Top of Supplied records
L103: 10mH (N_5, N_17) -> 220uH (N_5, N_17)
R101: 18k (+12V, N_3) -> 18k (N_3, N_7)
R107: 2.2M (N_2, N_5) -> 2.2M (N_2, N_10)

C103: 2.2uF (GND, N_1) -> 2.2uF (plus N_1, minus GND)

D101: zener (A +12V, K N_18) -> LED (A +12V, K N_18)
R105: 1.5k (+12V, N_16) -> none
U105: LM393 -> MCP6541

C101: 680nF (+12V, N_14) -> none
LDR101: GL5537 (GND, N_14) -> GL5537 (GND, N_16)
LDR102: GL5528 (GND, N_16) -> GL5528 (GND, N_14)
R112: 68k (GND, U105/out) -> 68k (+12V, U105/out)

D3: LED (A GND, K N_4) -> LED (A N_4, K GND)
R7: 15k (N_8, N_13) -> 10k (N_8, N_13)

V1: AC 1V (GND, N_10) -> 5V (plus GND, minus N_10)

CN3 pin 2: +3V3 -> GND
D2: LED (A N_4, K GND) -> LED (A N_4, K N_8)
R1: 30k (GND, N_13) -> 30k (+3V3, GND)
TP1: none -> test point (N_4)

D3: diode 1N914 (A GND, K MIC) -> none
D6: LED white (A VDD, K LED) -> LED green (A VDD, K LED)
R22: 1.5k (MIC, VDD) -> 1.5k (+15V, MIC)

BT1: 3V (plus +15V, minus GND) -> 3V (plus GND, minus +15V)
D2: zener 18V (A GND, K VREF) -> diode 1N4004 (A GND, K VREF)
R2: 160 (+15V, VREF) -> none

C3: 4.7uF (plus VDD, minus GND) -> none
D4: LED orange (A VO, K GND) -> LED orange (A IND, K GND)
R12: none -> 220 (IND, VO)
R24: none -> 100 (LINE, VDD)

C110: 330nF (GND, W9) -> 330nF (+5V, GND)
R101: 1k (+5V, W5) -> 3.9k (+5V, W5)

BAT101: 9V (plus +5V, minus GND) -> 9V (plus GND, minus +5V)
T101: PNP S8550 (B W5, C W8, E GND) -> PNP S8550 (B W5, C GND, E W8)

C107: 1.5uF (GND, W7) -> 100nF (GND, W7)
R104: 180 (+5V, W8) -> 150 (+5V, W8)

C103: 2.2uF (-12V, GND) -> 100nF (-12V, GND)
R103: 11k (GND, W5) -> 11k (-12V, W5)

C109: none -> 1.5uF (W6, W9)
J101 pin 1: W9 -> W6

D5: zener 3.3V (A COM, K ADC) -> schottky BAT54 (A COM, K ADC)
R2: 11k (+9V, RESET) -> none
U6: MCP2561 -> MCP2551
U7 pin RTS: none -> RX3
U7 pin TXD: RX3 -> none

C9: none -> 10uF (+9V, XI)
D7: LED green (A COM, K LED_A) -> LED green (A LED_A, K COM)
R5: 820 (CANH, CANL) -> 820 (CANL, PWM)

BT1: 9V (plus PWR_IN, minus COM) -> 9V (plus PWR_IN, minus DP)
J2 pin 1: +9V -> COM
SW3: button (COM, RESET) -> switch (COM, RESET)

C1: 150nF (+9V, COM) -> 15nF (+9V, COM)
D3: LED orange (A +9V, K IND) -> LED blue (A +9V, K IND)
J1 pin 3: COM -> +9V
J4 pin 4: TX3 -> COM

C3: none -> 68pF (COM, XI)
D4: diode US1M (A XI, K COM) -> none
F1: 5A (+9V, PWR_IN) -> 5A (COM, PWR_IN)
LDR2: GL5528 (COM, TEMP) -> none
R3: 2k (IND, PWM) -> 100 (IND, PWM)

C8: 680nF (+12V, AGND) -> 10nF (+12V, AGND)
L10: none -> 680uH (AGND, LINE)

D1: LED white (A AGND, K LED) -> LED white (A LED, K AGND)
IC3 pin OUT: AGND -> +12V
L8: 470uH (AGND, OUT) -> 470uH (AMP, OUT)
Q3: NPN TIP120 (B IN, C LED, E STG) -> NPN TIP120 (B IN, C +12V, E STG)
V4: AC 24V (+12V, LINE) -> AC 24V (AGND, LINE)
Bottom of Supplied records
Task directions:
In the material above, find the line containing "R24: none -> 100 (LINE, VDD)" and the line containing "U6: MCP2561 -> MCP2551", then write out exactly those two lines and every line between them, and nothing more.

Result below:
R24: none -> 100 (LINE, VDD)

C110: 330nF (GND, W9) -> 330nF (+5V, GND)
R101: 1k (+5V, W5) -> 3.9k (+5V, W5)

BAT101: 9V (plus +5V, minus GND) -> 9V (plus GND, minus +5V)
T101: PNP S8550 (B W5, C W8, E GND) -> PNP S8550 (B W5, C GND, E W8)

C107: 1.5uF (GND, W7) -> 100nF (GND, W7)
R104: 180 (+5V, W8) -> 150 (+5V, W8)

C103: 2.2uF (-12V, GND) -> 100nF (-12V, GND)
R103: 11k (GND, W5) -> 11k (-12V, W5)

C109: none -> 1.5uF (W6, W9)
J101 pin 1: W9 -> W6

D5: zener 3.3V (A COM, K ADC) -> schottky BAT54 (A COM, K ADC)
R2: 11k (+9V, RESET) -> none
U6: MCP2561 -> MCP2551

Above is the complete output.